(Work task) Would you reproduce the whole listing exactly, minus its images?

(Available data)
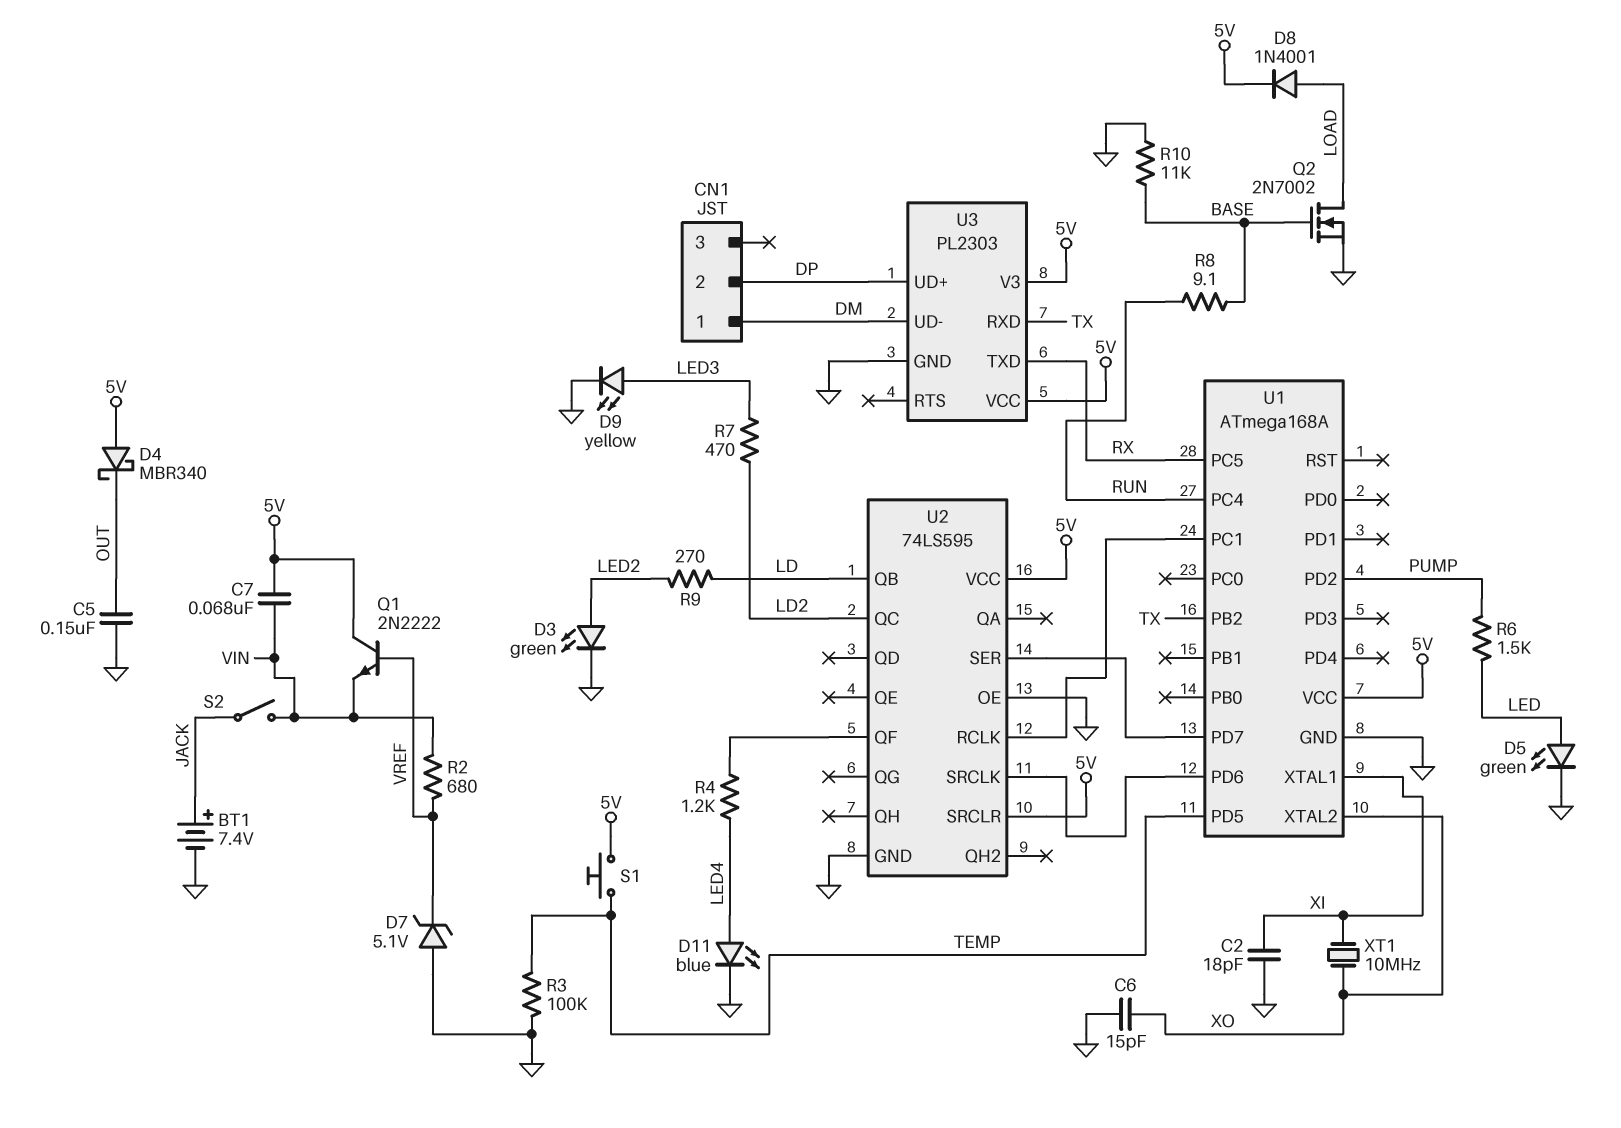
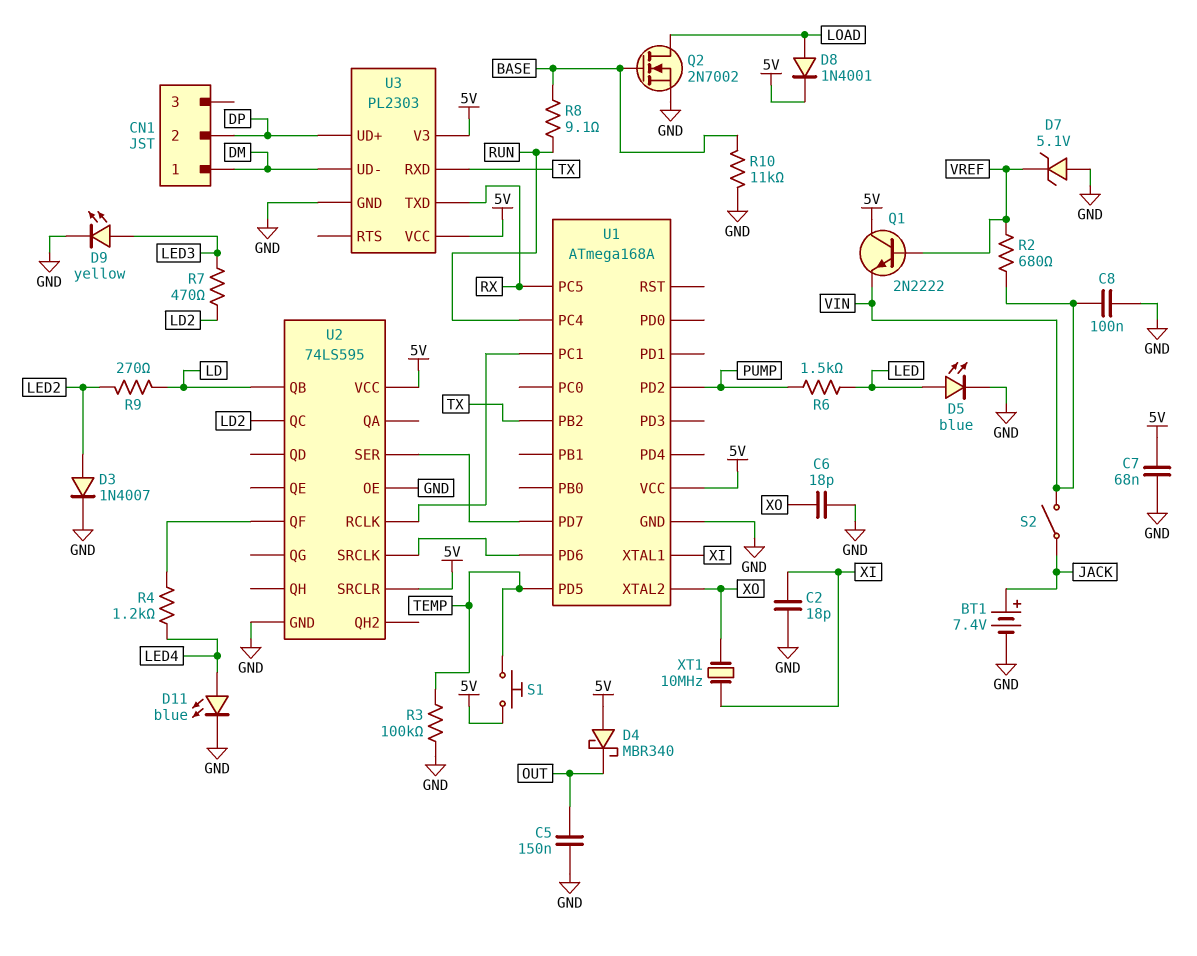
C6: 15pF (GND, XO) -> 18pF (GND, XO)
C7: 68nF (5V, VIN) -> 68nF (5V, GND)
C8: none -> 100nF (GND, VIN)
D3: LED green (A LED2, K GND) -> diode 1N4007 (A LED2, K GND)
D5: LED green (A LED, K GND) -> LED blue (A LED, K GND)

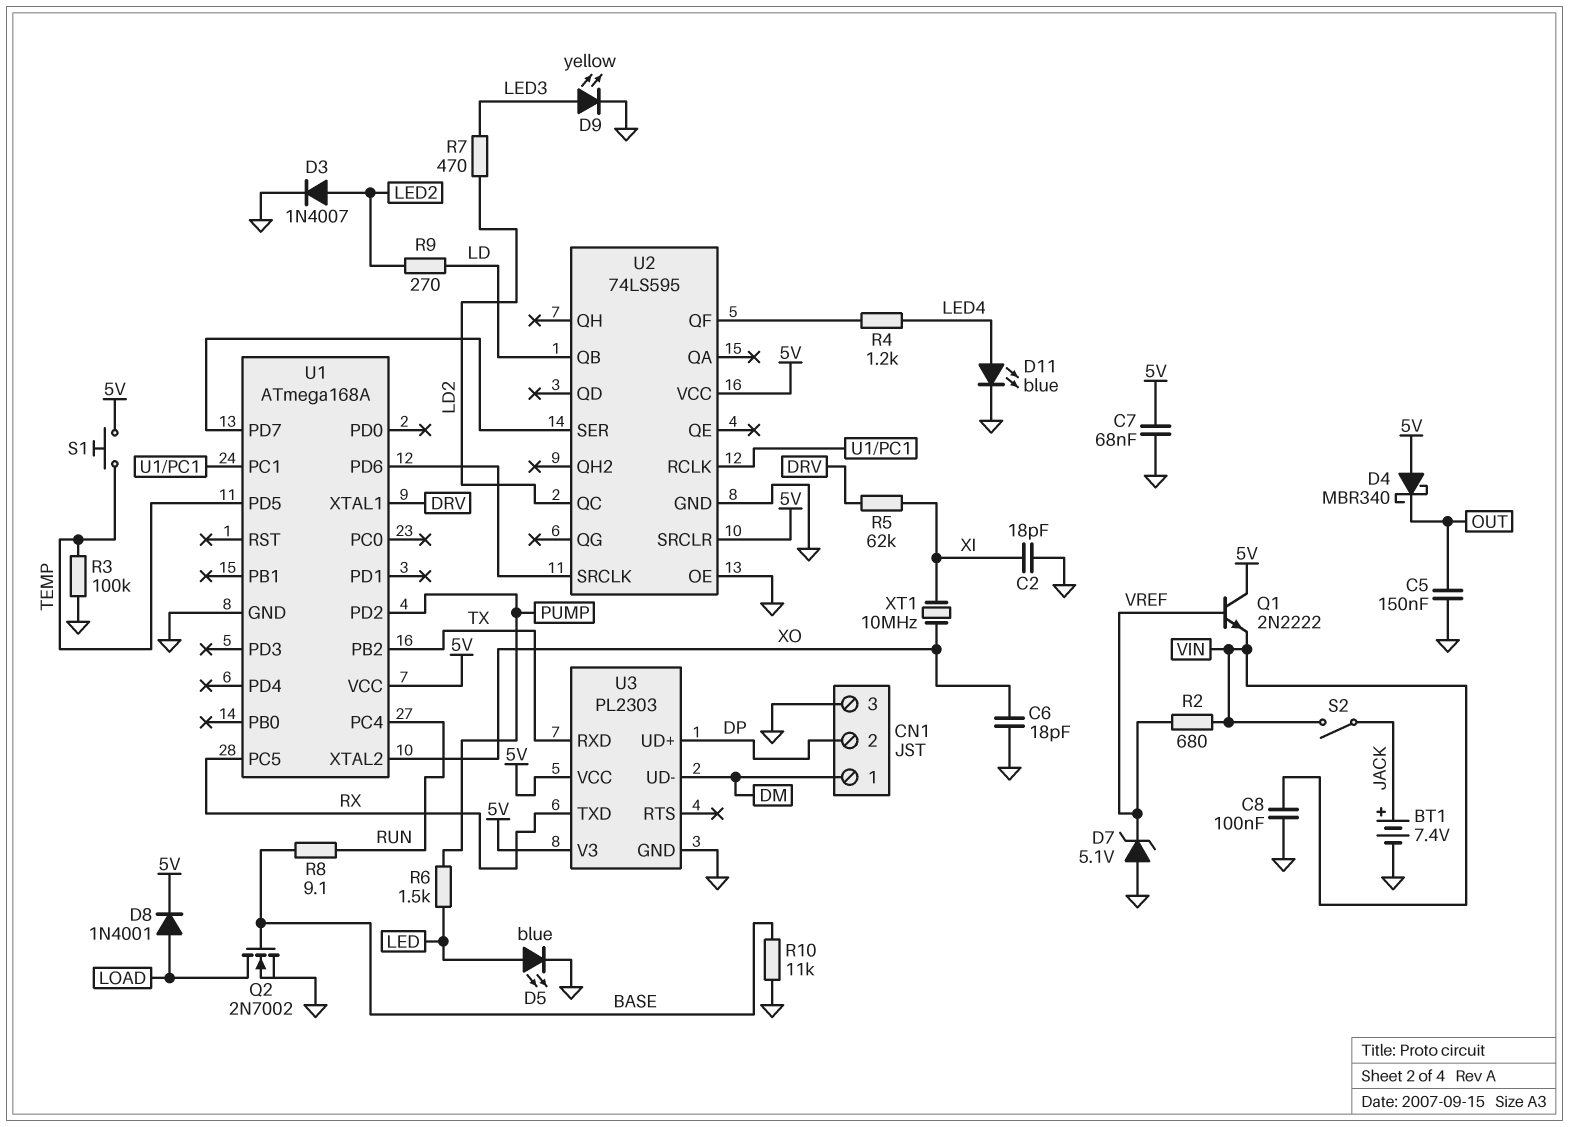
CN1 pin 3: none -> GND
R5: none -> 62k (DRV, XI)
U1 pin XTAL1: XI -> DRV

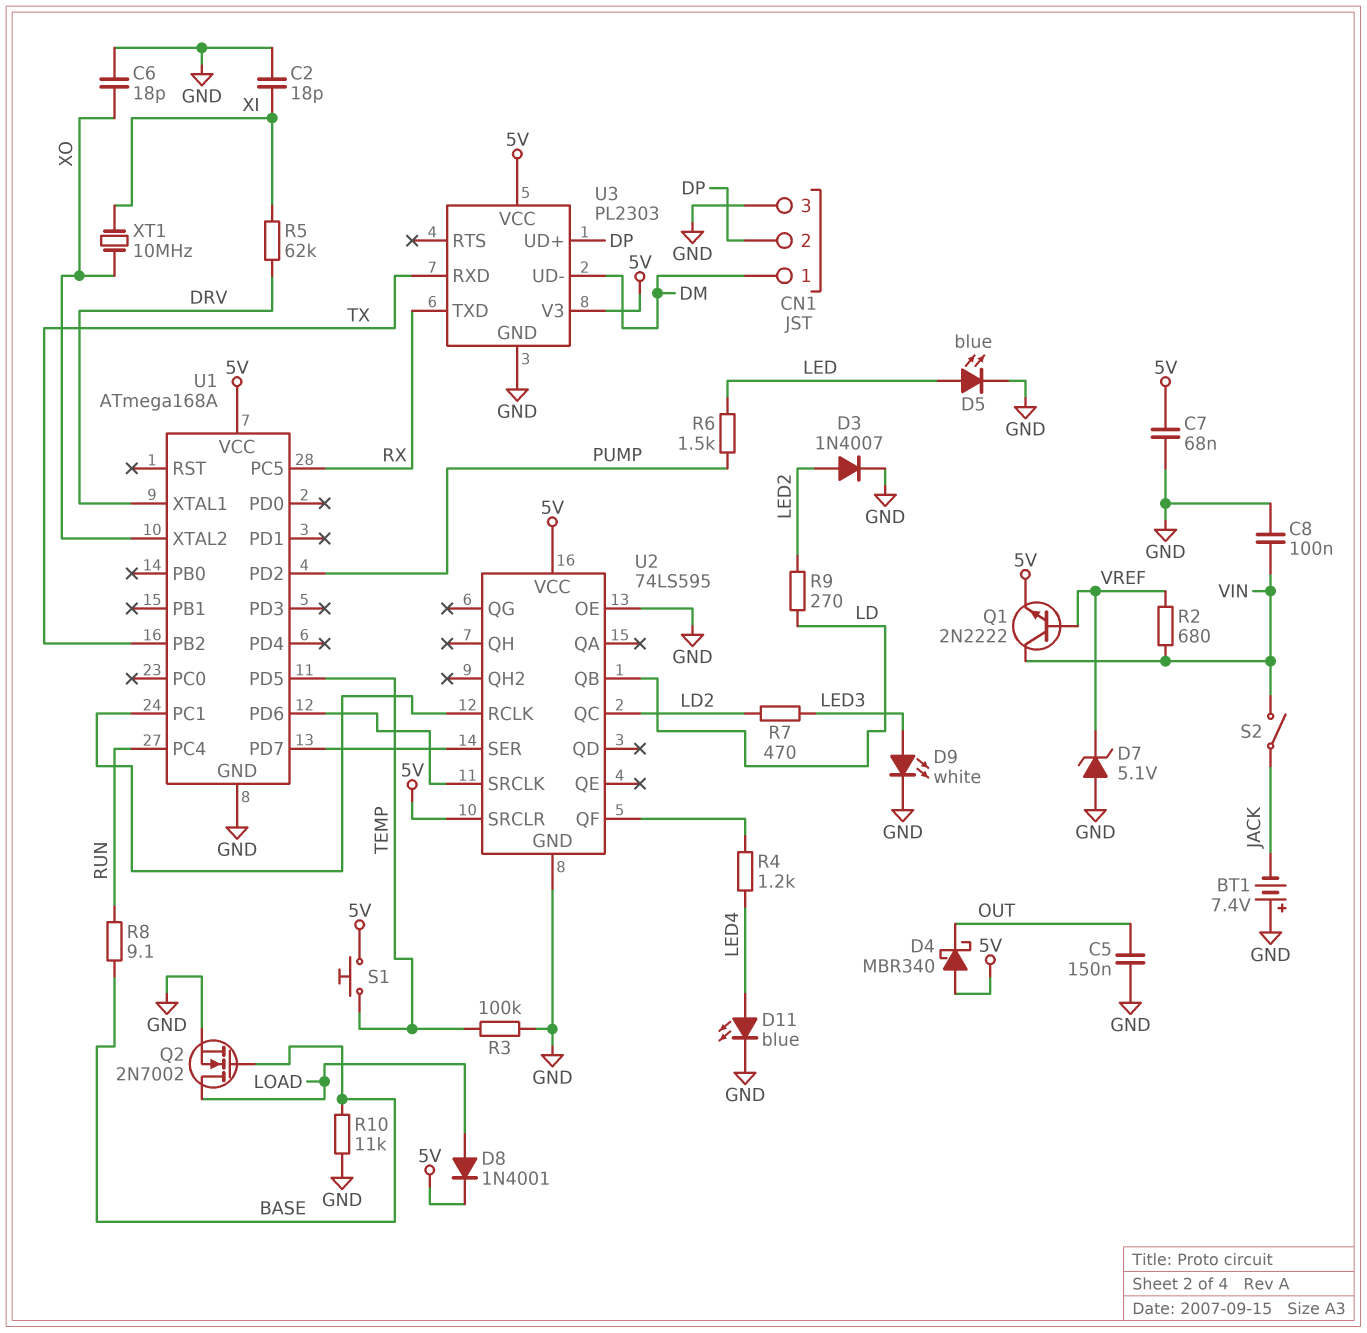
BT1: 7.4V (plus JACK, minus GND) -> 7.4V (plus GND, minus JACK)
D9: LED yellow (A LED3, K GND) -> LED white (A LED3, K GND)
Q1: NPN 2N2222 (B VREF, C 5V, E VIN) -> NPN 2N2222 (B VREF, C VIN, E 5V)

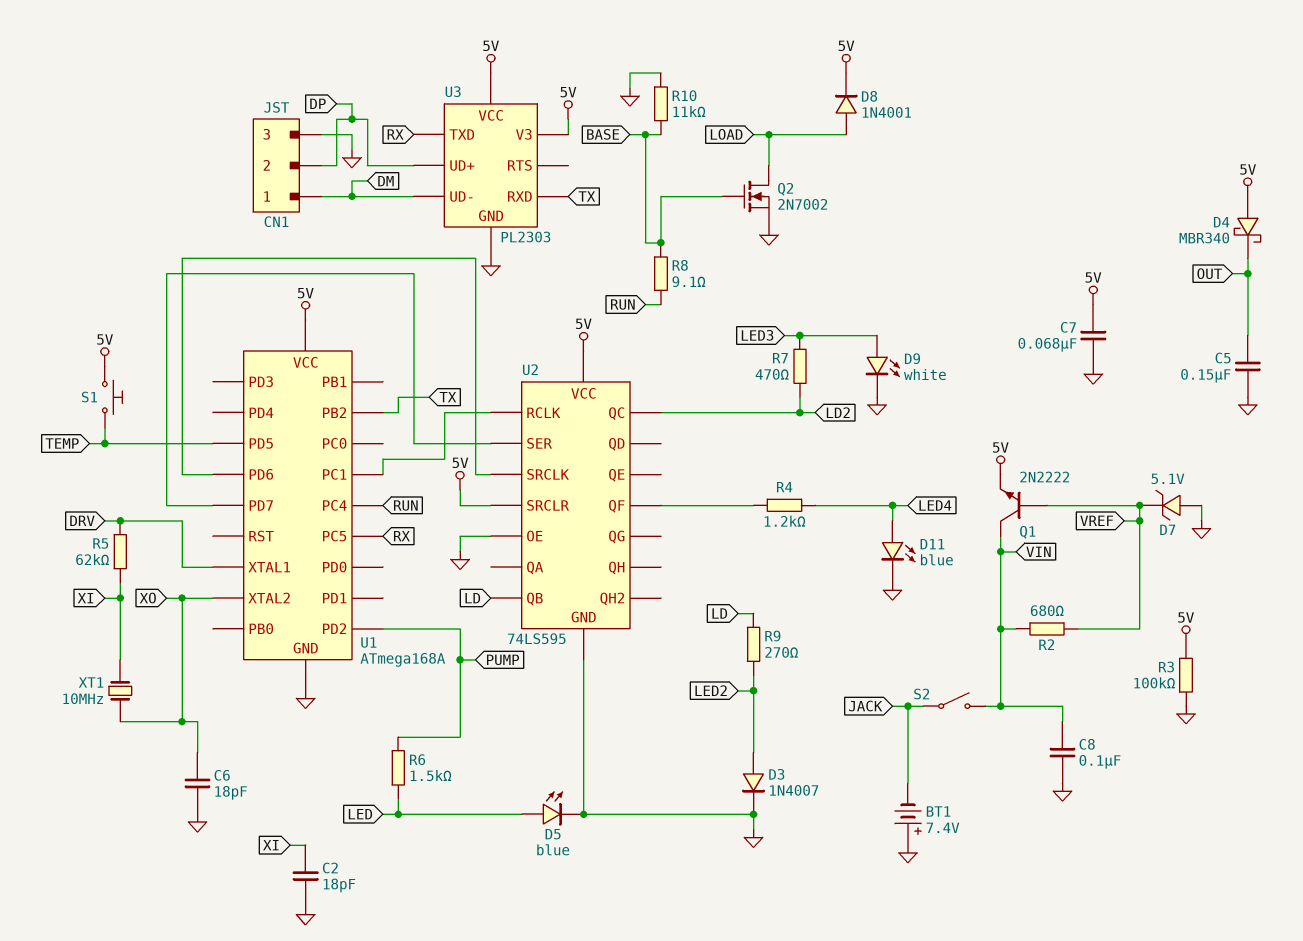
R3: 100k (GND, TEMP) -> 100k (5V, GND)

(Completed task)
C6: 15pF (GND, XO) -> 18pF (GND, XO)
C7: 68nF (5V, VIN) -> 68nF (5V, GND)
C8: none -> 100nF (GND, VIN)
D3: LED green (A LED2, K GND) -> diode 1N4007 (A LED2, K GND)
D5: LED green (A LED, K GND) -> LED blue (A LED, K GND)

CN1 pin 3: none -> GND
R5: none -> 62k (DRV, XI)
U1 pin XTAL1: XI -> DRV

BT1: 7.4V (plus JACK, minus GND) -> 7.4V (plus GND, minus JACK)
D9: LED yellow (A LED3, K GND) -> LED white (A LED3, K GND)
Q1: NPN 2N2222 (B VREF, C 5V, E VIN) -> NPN 2N2222 (B VREF, C VIN, E 5V)

R3: 100k (GND, TEMP) -> 100k (5V, GND)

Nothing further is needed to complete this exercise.